=== Work required ===
Locate each line in the items below that contains the string "kern", and copy those lines.

--- Begin Source material ---

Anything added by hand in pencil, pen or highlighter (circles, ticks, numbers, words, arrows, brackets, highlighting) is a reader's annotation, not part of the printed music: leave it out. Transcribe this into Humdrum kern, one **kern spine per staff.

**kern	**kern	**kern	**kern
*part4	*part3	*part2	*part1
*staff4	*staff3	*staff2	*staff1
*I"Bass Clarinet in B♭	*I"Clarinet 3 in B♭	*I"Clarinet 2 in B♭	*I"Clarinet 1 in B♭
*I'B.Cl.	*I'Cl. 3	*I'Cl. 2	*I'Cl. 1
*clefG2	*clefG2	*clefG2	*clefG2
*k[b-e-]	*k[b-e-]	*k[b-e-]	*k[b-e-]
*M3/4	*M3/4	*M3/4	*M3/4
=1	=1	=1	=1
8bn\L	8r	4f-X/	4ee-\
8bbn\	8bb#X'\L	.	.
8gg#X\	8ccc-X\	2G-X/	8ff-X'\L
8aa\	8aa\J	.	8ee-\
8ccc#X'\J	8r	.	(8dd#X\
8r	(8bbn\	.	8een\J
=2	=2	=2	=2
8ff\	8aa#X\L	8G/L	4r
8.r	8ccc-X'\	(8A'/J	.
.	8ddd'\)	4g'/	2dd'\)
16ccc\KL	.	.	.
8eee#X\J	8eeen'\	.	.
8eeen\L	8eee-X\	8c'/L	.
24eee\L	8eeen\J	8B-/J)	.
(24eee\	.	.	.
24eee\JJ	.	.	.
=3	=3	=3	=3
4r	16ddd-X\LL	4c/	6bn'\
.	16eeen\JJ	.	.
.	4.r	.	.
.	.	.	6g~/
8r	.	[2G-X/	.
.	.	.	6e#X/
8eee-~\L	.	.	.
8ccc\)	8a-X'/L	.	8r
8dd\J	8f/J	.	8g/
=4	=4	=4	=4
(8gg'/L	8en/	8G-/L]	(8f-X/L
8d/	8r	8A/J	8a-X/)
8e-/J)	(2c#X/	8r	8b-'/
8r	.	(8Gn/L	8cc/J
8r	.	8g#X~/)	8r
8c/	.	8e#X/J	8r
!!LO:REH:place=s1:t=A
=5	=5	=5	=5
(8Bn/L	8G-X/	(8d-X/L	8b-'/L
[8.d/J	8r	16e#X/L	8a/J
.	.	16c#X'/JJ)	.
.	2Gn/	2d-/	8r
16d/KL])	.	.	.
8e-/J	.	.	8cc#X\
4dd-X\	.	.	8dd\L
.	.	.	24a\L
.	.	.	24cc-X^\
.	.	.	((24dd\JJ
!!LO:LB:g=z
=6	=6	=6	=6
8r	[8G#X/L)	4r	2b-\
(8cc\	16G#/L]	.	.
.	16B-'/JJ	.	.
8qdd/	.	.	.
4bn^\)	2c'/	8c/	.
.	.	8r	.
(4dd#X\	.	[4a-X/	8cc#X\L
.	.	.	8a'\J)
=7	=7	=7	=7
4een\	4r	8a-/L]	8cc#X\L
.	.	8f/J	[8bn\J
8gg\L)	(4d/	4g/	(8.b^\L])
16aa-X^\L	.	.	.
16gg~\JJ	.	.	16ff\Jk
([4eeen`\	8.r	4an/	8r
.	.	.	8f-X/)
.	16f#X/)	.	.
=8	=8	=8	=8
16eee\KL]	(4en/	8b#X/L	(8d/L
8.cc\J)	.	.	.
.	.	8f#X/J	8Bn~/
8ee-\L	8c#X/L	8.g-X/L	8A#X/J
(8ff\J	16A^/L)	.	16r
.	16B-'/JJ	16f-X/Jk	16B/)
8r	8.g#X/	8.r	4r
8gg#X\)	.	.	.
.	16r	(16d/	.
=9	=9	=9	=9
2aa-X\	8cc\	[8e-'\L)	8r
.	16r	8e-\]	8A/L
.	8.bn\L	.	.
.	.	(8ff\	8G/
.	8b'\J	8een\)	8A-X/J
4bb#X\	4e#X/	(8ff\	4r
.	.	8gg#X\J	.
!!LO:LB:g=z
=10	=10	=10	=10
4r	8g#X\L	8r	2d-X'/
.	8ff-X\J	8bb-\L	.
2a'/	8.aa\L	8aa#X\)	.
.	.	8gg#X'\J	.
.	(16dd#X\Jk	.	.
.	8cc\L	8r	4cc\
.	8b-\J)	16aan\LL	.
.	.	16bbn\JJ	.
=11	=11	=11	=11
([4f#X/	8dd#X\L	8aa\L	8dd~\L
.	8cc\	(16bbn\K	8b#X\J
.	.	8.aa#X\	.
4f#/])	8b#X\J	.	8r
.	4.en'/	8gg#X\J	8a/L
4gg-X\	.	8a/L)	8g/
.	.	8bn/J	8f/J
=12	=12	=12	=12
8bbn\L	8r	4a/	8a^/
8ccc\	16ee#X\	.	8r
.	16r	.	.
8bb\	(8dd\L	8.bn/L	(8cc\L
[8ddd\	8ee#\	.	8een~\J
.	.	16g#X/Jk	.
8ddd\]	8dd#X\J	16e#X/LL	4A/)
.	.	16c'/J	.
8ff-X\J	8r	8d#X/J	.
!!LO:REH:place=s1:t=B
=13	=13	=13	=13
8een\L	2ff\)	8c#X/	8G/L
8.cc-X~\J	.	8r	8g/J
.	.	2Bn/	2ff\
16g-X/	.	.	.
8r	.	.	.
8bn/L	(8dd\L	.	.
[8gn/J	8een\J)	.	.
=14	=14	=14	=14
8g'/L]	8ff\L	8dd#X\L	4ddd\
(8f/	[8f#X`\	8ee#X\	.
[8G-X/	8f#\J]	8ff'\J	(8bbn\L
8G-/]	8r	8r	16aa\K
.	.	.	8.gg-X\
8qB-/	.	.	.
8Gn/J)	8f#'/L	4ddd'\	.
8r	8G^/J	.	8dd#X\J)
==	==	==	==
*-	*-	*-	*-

--- End Source material ---

=== Problem solution ===
Anything added by hand in pencil, pen or highlighter (circles, ticks, numbers, words, arrows, brackets, highlighting) is a reader's annotation, not part of the printed music: leave it out. Transcribe this into Humdrum kern, one **kern spine per staff.
**kern	**kern	**kern	**kern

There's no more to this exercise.